Data taken from a collection:

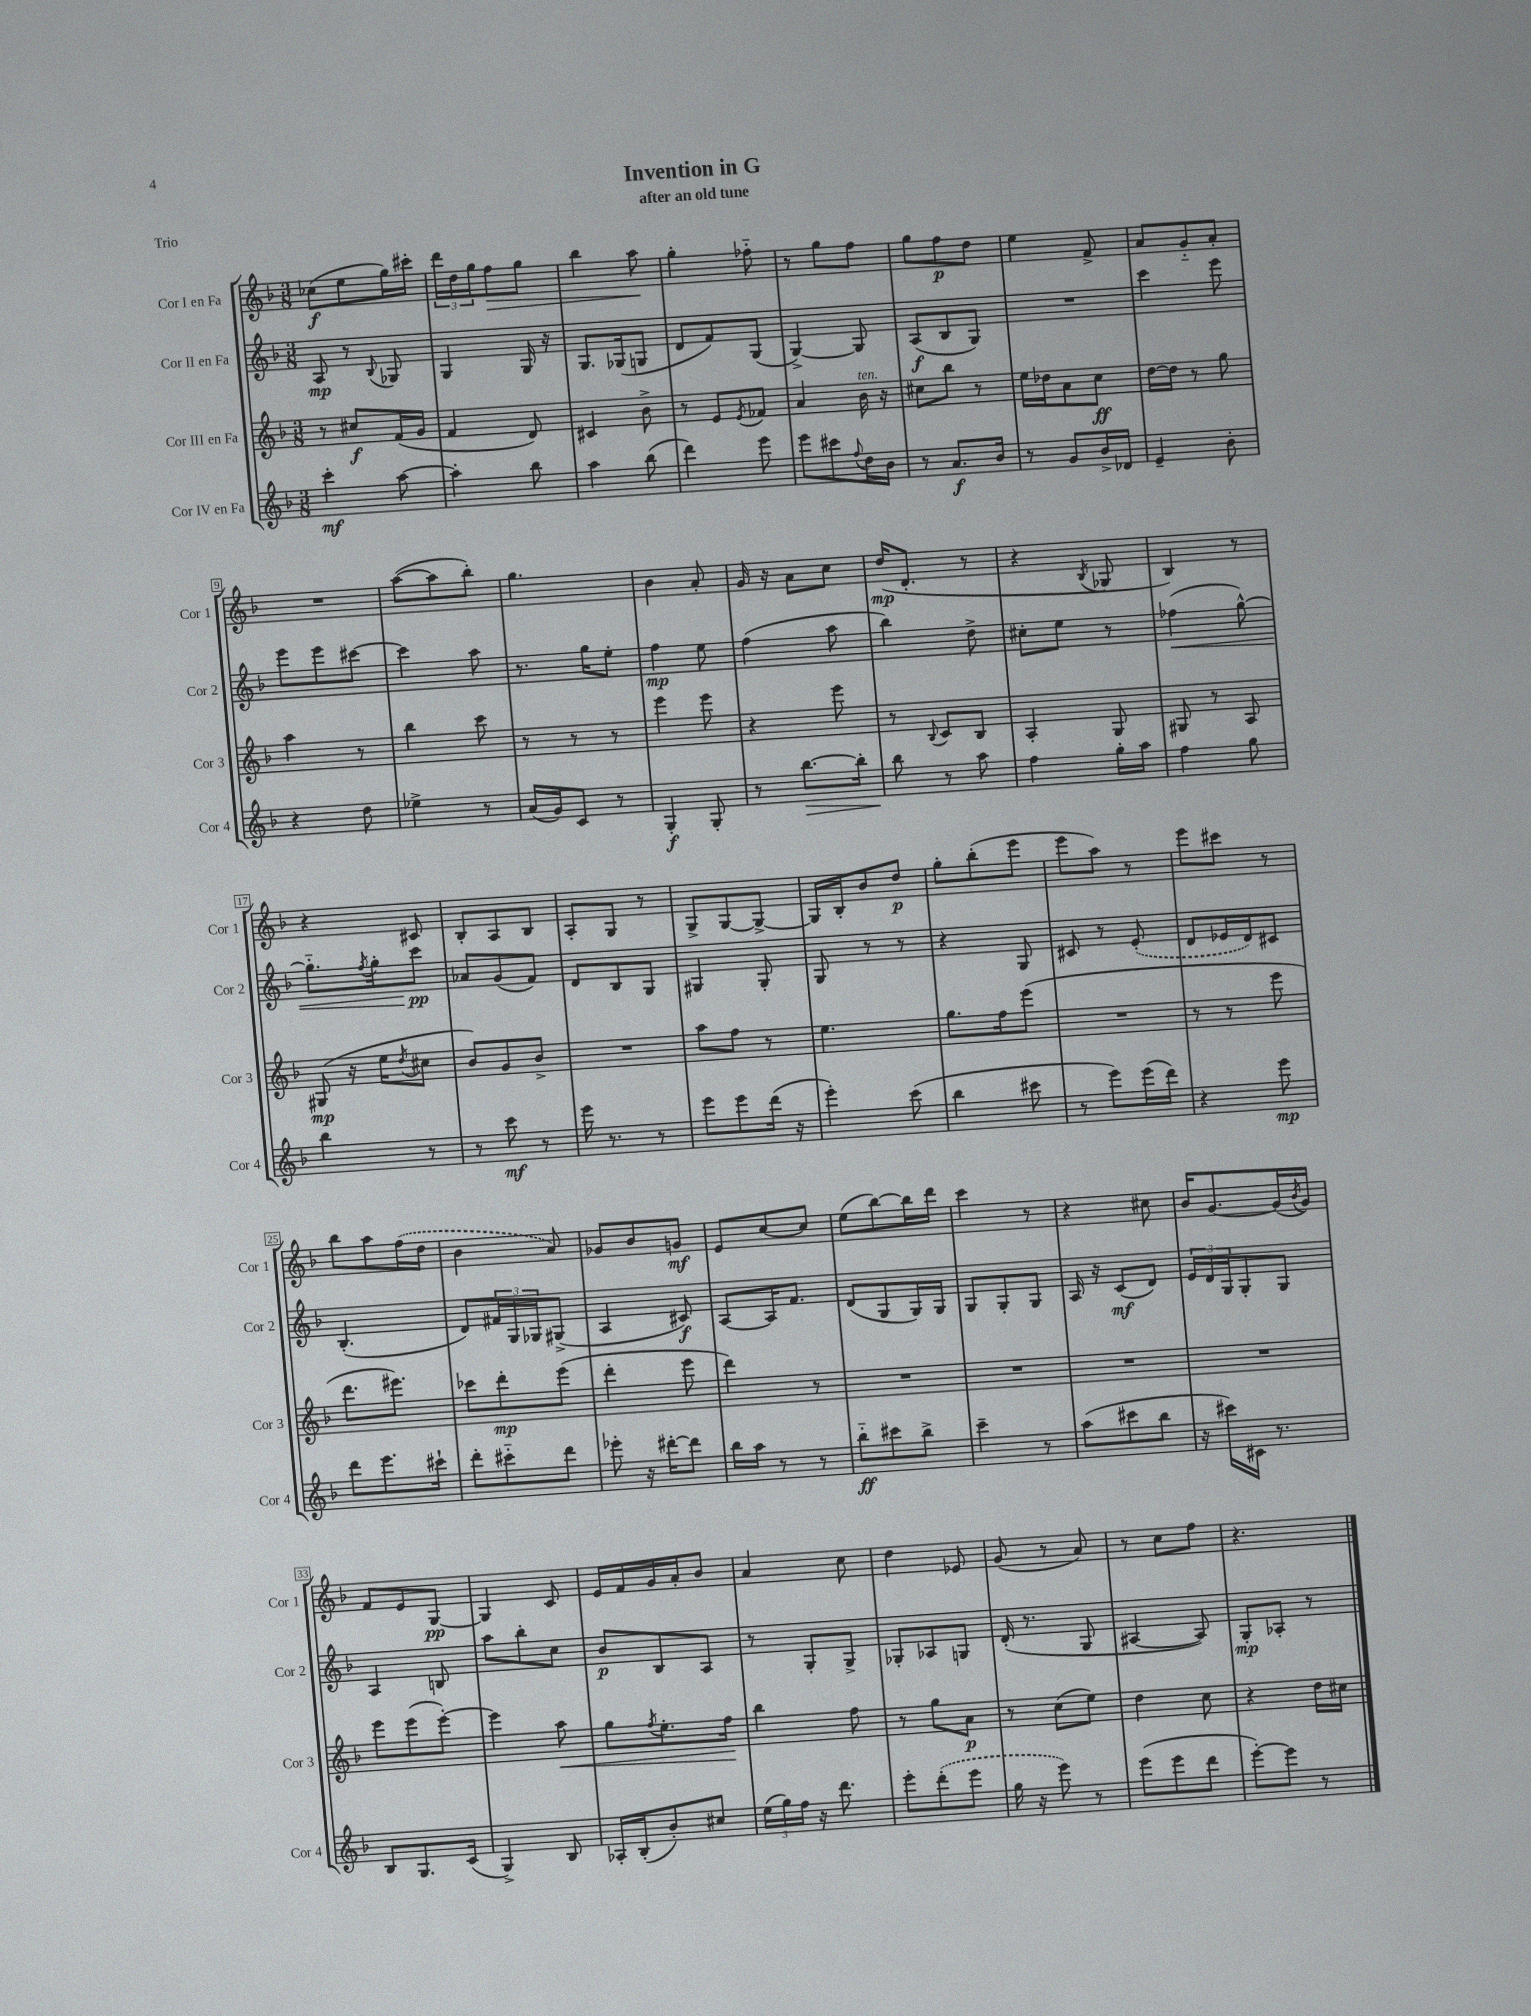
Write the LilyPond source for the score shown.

\header { title = "Invention in G" subtitle = "after an old tune" piece = "Trio" }
<<
\new StaffGroup <<
\new Staff = "s0" \with { instrumentName = "Cor I en Fa" shortInstrumentName = "Cor 1" } {
    \clef treble \key f \major \numericTimeSignature \time 3/8
    ces''8\f( e''8 g''16) cis'''16-. |
    \tuplet 3/2 { d'''16 d''16 g''16 } f''8\> g''8 |
    bes''4 a''8\! |
    g''4-. fes''8-_ |
    r8 g''8 f''8 |
    g''8 f''8\p d''8 |
    e''4 f'8-> |
    a'8 g'8-_ a'8-. |
    R4. |
    a''8~( a''8 bes''8-.) |
    g''4. |
    bes'4 a'8-. |
    g'16 r16 a'8 c''8 |
    d''16\mp( d'8.-. r8 |
    r4 \acciaccatura { bes8 } ges8 |
    bes4) r8 |
    r4 cis'8 |
    bes8-. a8 bes8 |
    a8-. g8 r8 |
    g8-> g8~ g8~-> |
    g16 bes16-. bes'8 d''8\p |
    g''8-. bes''8-.( e'''8 |
    e'''8 a''8) r8 |
    e'''8 cis'''8 r8 |
    bes''8 a''8 \once \slurDashed f''16( d''16 |
    bes'4 a'8) |
    ges'8 bes'8 g'8\mf |
    e'8 c''8~ c''8 |
    e''8( bes''8~) bes''16 d'''16 |
    c'''4 r8 |
    r4 cis''8 |
    bes'16 g'8.~ g'16( \acciaccatura { bes'8 } g'16) |
    f'8 e'8 g8~\pp |
    g4 c'8 |
    e'16 f'16 g'16 a'16-. bes'8 |
    a'4 c''8 |
    d''4 ees'8 |
    g'8( r8 a'8) |
    r8 c''8 f''8 |
    r4. \bar "|." |
}
\new Staff = "s1" \with { instrumentName = "Cor II en Fa" shortInstrumentName = "Cor 2" } {
    \clef treble \key f \major \numericTimeSignature \time 3/8
    a8\mp r8 \appoggiatura { bes8 } ges8 |
    g4 g16 r16 |
    g8. ges16( g8 |
    d'8 f'8) g8( |
    g4~->) g8 |
    a8\f( bes8 g8) |
    R4. |
    c'''4 e'''8 |
    e'''8 e'''8 cis'''8~ |
    cis'''4 a''8 |
    r8. g''16 e''8-. |
    f''4\mp e''8 |
    f''4( a''8 |
    bes''4) d''8-> |
    cis''8-. e''8 r8 |
    fes''4\<( g''8~-^) |
    g''8.-_ \acciaccatura { f''8 } g''16-. c'''8\pp\! |
    aes'8 g'8( f'8) |
    d'8 bes8 g8 |
    gis4 gis8-. |
    g8 r8 r8 |
    r4 g8 |
    cis'8 r8 \once \slurDashed e'8-.( |
    d'8 ees'16 d'16) cis'8 |
    bes4.-.( |
    d'8) \tuplet 3/2 { fis'16 g16 ges16 } gis8->( |
    a4 cis'8\f) |
    a8~ a16 f'8. |
    d'8( g8 g16) g16 |
    g8 g8-. g8 |
    a16 r16 c'8\mf( d'8) |
    \tuplet 3/2 { e'16 d'16 g16 } g8-. g8 |
    a4 b8 |
    a''8 bes''8-. c''8 |
    bes'8\p bes8 a8 |
    r8 g8-. g8-> |
    ges8-. aes8 g8 |
    d'16-.( r8. g8 |
    ais4~ ais8) |
    g8-.\mp aes8-. r8 \bar "|." |
}
\new Staff = "s2" \with { instrumentName = "Cor III en Fa" shortInstrumentName = "Cor 3" } {
    \clef treble \key f \major \numericTimeSignature \time 3/8
    r8 cis''8\f f'16( g'16 |
    f'4 d'8) |
    cis'4 bes'8-> |
    r8 e'8 \acciaccatura { e'8 } fes'8 |
    a'4 bes'16^\markup { \italic "ten." } r16 |
    cis''8 bes''8 r8 |
    e''16 des''16 a'8 c''8\ff |
    d''16~ d''16 r8 g''8 |
    a''4 r8 |
    bes''4 c'''8 |
    r8 r8 r8 |
    e'''4 e'''8 |
    r4 e'''8 |
    r8 \appoggiatura { bes8 } c'8 bes8 |
    a4-. g8 |
    gis8 r8 a8 |
    gis8\mp( r16 e''16 \acciaccatura { d''8 } cis''8 |
    bes'8) g'8 bes'8-> |
    R4. |
    a''8 f''8 r8 |
    e''4. |
    g''8. f''16 e'''8( |
    R4. |
    r8 r8 e'''8 |
    d'''8. eis'''8.) |
    ces'''8 d'''8-.\mp e'''8( |
    d'''4-. e'''8 |
    d'''4) r8 |
    R4. |
    R4. |
    R4. |
    R4. |
    e'''8 e'''8( e'''8~-.) |
    e'''4 a''8\< |
    g''8 \acciaccatura { f''8 } e''8.-. f''16\! |
    bes''4 f''8 |
    r8 g''8 a'8\p |
    r8 c''8( e''8) |
    d''4 c''8 |
    r4 d''16 cis''16 \bar "|." |
}
\new Staff = "s3" \with { instrumentName = "Cor IV en Fa" shortInstrumentName = "Cor 4" } {
    \clef treble \key f \major \numericTimeSignature \time 3/8
    c'''4-.\mf a''8~ |
    a''4-. bes''8 |
    a''4 bes''8( |
    d'''4) e'''8 |
    e'''8 cis'''8 \appoggiatura { f''8 } d''16 bes'16 |
    r8 a'8.\f bes'16 |
    r8 g'8 bes'16-> des'16 |
    e'4-- bes'8-. |
    r4 d''8 |
    ees''4-> r8 |
    a'16( g'16) c'8 r8 |
    g4-.\f g8-. |
    r8 bes''8.~\> bes''16-. |
    bes''8\! r8 a''8 |
    f''4 g''16-. a''16 |
    f''4 g''8 |
    bes''4 r8 |
    r8 c'''8\mf r8 |
    e'''16 r8. r8 |
    e'''8 e'''8 d'''16( r16 |
    e'''4-.) c'''8( |
    bes''4 cis'''8 |
    r8 e'''8) e'''16( d'''16) |
    r4 e'''8\mp |
    d'''8 e'''8. cis'''16-! |
    d'''8-. cis'''8-_ d'''8 |
    ees'''8-. r16 dis'''16~-. dis'''8 |
    bes''16 a''16 r8 r8 |
    bes''8-_\ff cis'''8 bes''8-> |
    c'''4-- r8 |
    a''8( cis'''8 bes''8 |
    r16 cis'''16) cis'16 r8. |
    bes8 g8. c'16( |
    g4->) bes8 |
    aes16-. bes16-.( bes'8-.) cis''8 |
    \tuplet 3/2 { e''16( g''16) f''16 } r16 d'''8. |
    e'''8-. \once \slurDashed d'''8-.( e'''8 |
    g''16 r16 e'''8) r8 |
    e'''8( e'''8 d'''8 |
    e'''8~-.) e'''8 r8 \bar "|." |
}
>>
>>
\layout { \context { \Score \override BarNumber.stencil = #(make-stencil-boxer 0.1 0.3 ly:text-interface::print) } }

> _Given problem_
Return every line of the listing that contains the string "acciaccatura".

> _Solution_
    r4 \acciaccatura { bes8 } ges8 |
    bes'16 g'8.~ g'16( \acciaccatura { bes'8 } g'16) |
    g''8.-_ \acciaccatura { f''8 } g''16-. c'''8\pp\! |
    r8 e'8 \acciaccatura { e'8 } fes'8 |
    gis8\mp( r16 e''16 \acciaccatura { d''8 } cis''8 |
    g''8 \acciaccatura { f''8 } e''8.-. f''16\! |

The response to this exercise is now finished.